**Problem details:**
Across all lines of the entries, tally those with the word "ruler" in them. The reply is the tally, by itself.

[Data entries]
=-=-=

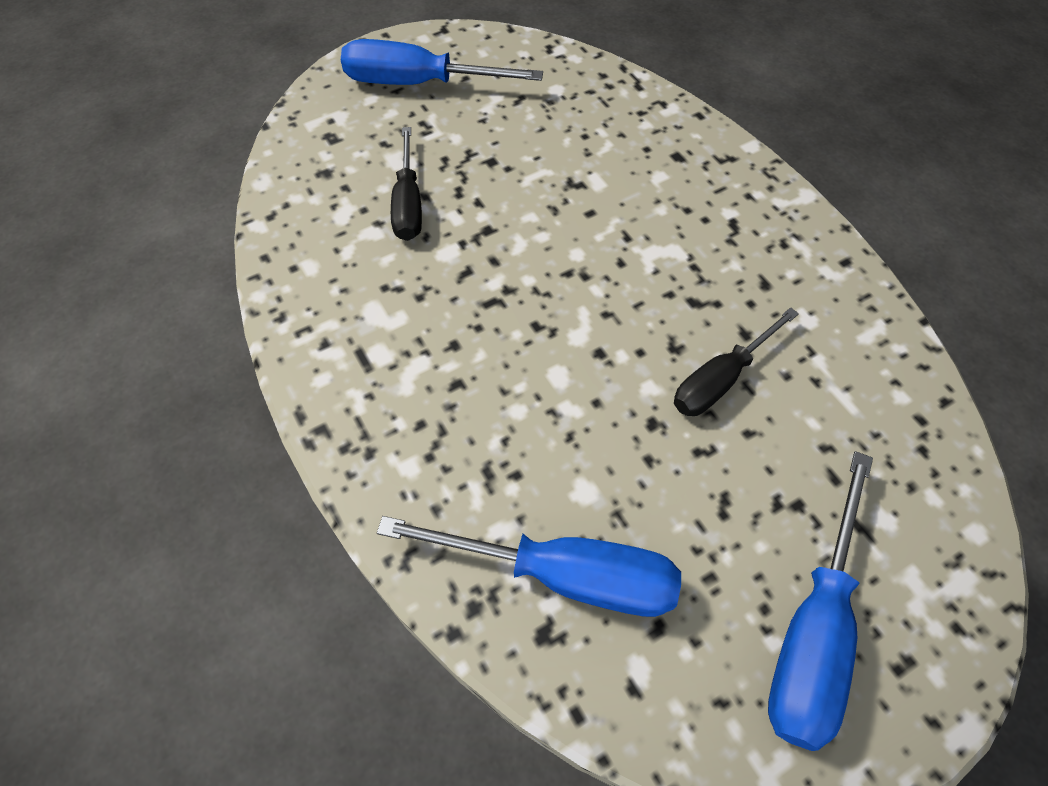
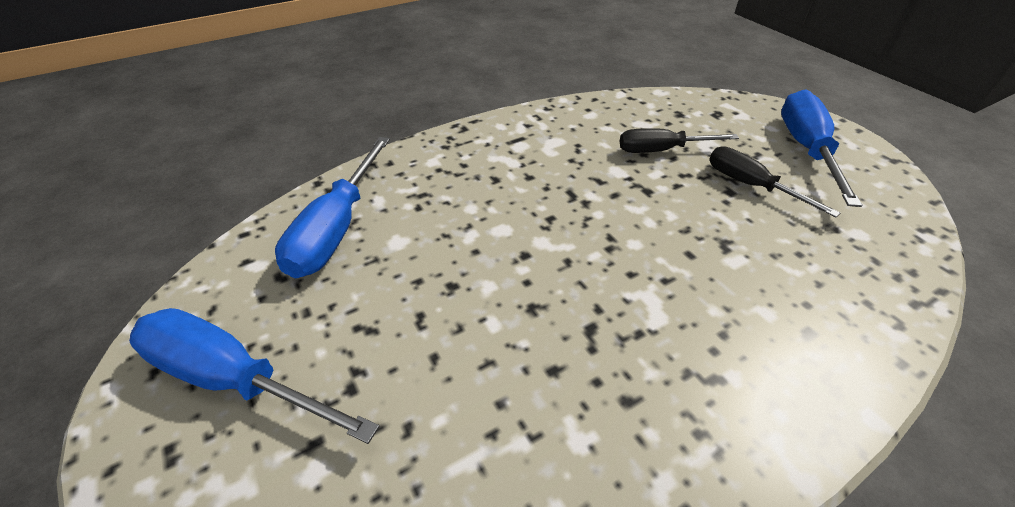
camera: 90 degrees right, 15 degrees down
(720, 379) = (495, 340): black screwdriver -> black screwdriver (750, 185)

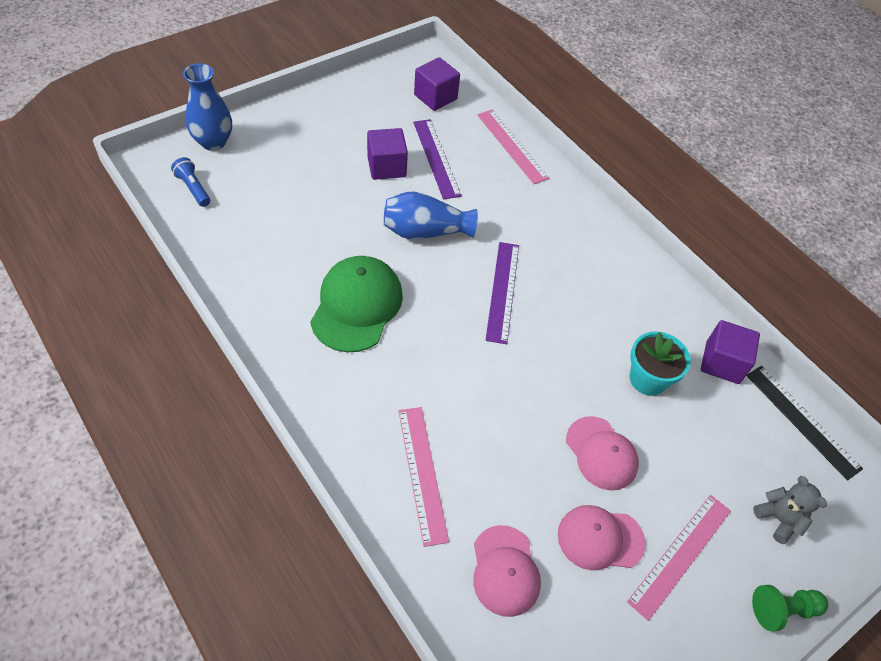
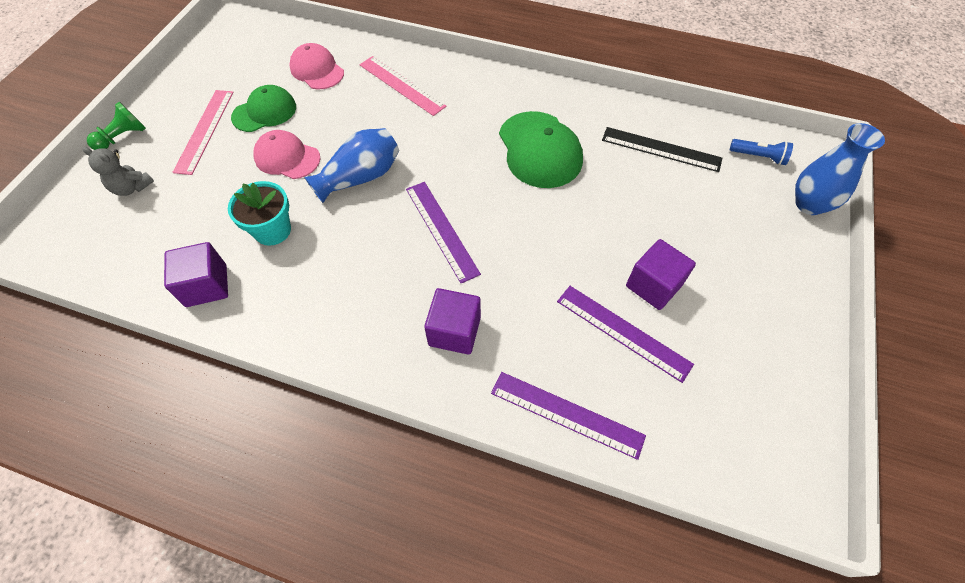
camera: 150 degrees right, 5 degrees up
(425, 231) = (552, 241): blue vase -> blue vase (360, 177)
(435, 97) = (714, 427): purple cube -> purple cube (454, 331)
(512, 146) = (566, 414): pink ruler -> purple ruler
(600, 538) = (264, 112): pink cap -> green cap
(802, 421) = (116, 275): black ruler -> black ruler (661, 149)

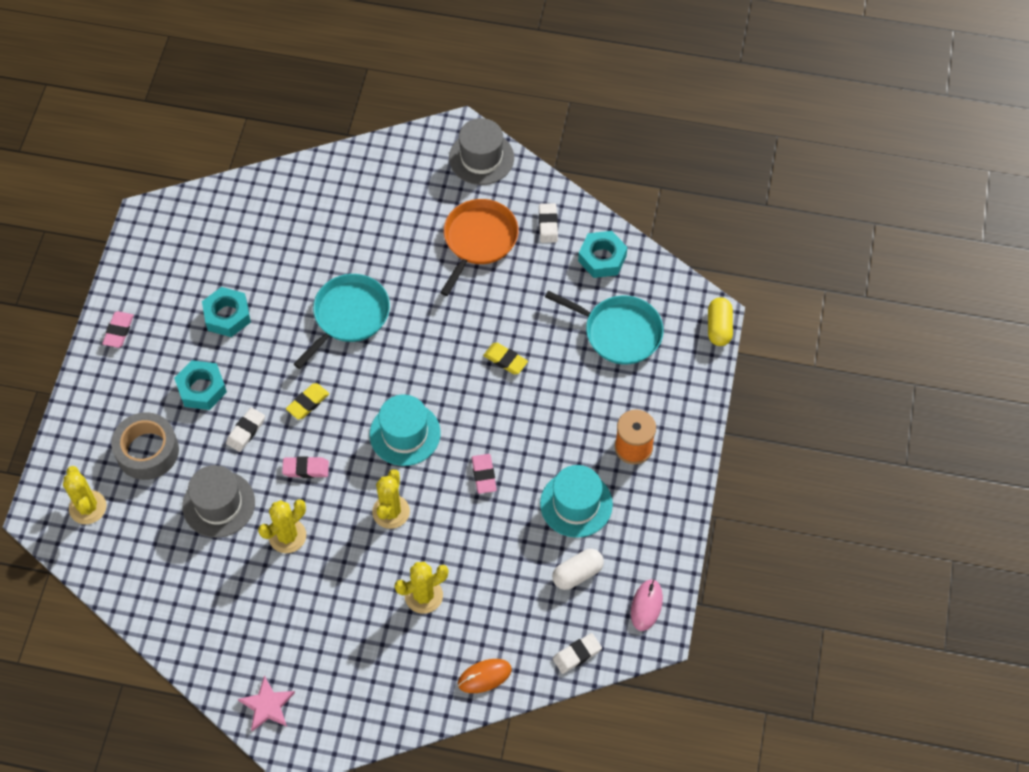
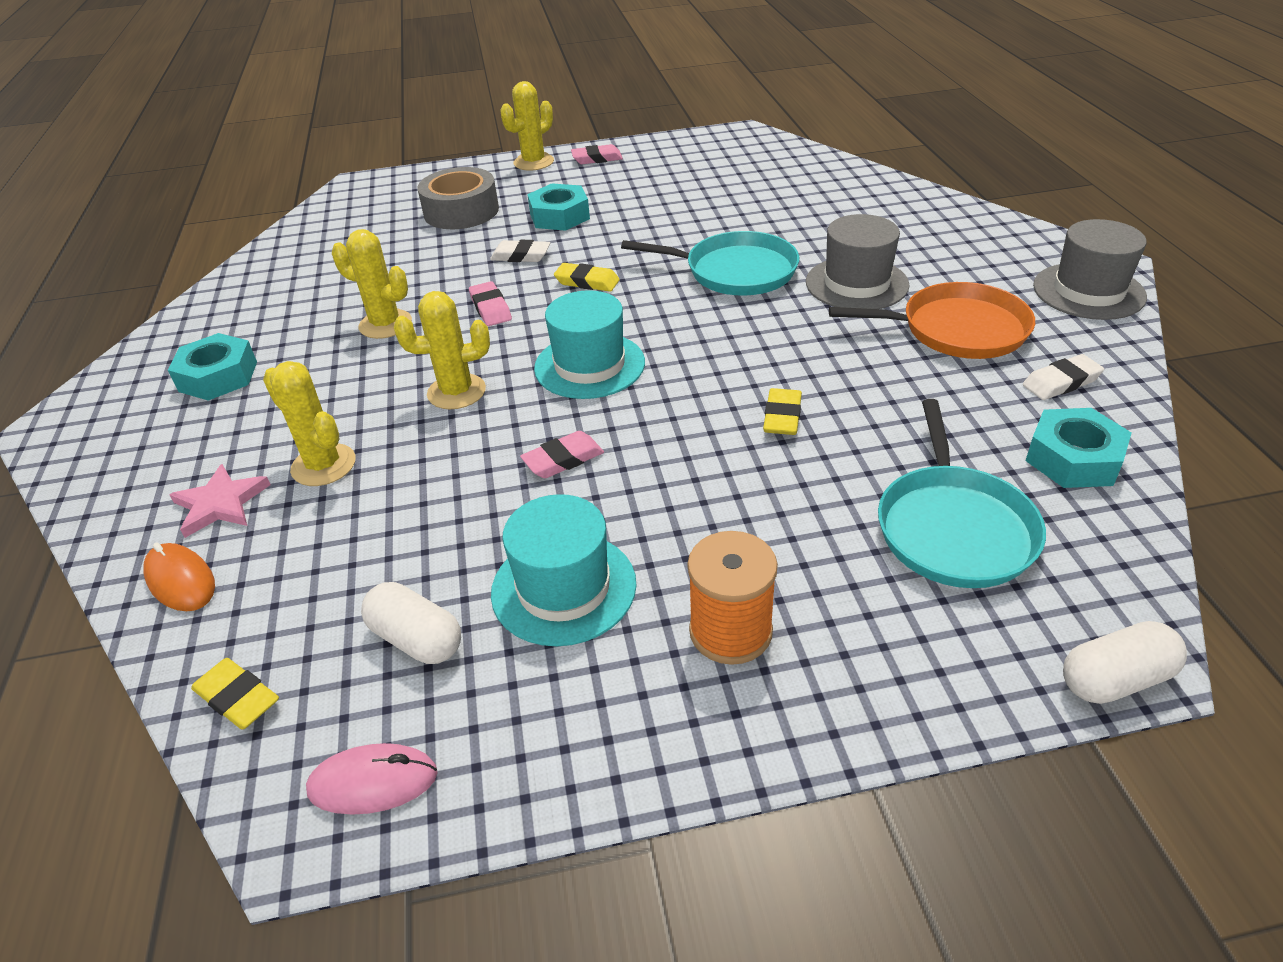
camera: 70 degrees right, 20 degrees down
(87, 507) = (377, 202): yellow cactus -> yellow cactus (533, 162)
(218, 504) = (412, 268): grey hat -> grey hat (856, 284)
(227, 316) = (665, 202): turquoise nut -> turquoise nut (218, 376)
(267, 705) = (126, 384): pink star -> pink star (220, 504)
(577, 654) = (237, 698): white eraser -> yellow eraser
(719, 327) = (1115, 679): yellow capsule -> white capsule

=-=-=

**Written solution:**
2